WHAT YOU ARE ASKED TO DO: Locate the line that contains "C12: 22uF (plus" in the entries below. Retype it and all following lines through the final one, character for character.

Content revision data
■ ■ ■ ■ ■ ■ ■
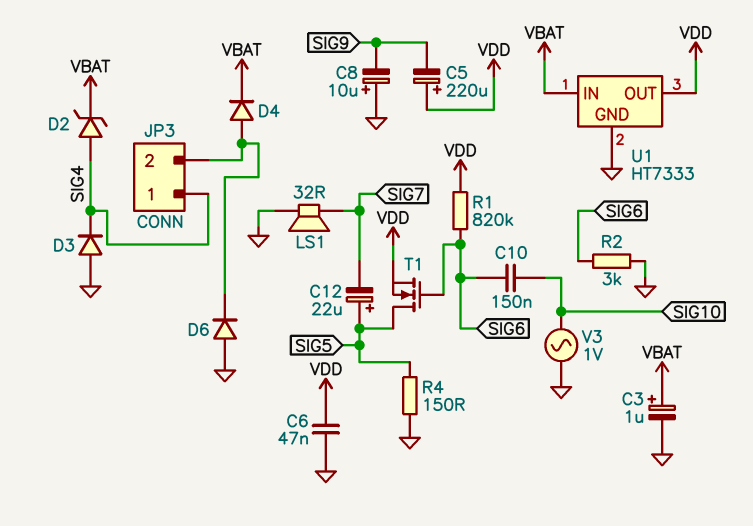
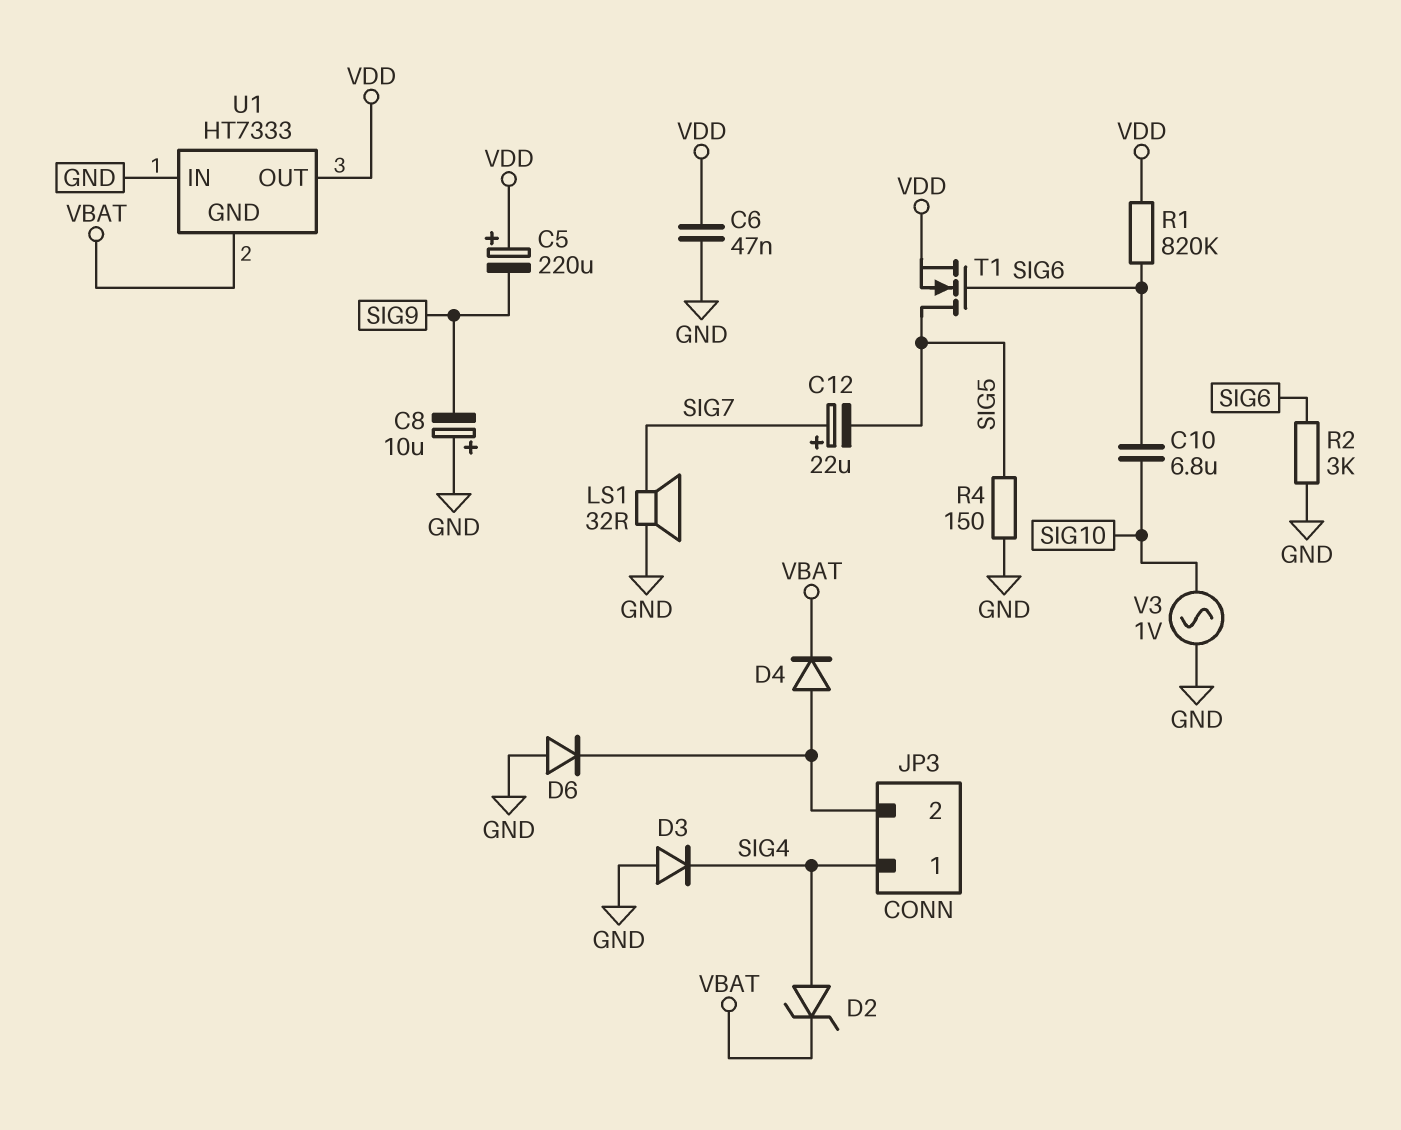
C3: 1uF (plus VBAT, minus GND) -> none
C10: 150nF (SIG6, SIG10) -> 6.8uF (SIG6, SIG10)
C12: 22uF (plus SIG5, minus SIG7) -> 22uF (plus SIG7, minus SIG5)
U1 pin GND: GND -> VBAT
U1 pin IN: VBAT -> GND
■ ■ ■ ■ ■ ■ ■
SOLUTION:
C12: 22uF (plus SIG5, minus SIG7) -> 22uF (plus SIG7, minus SIG5)
U1 pin GND: GND -> VBAT
U1 pin IN: VBAT -> GND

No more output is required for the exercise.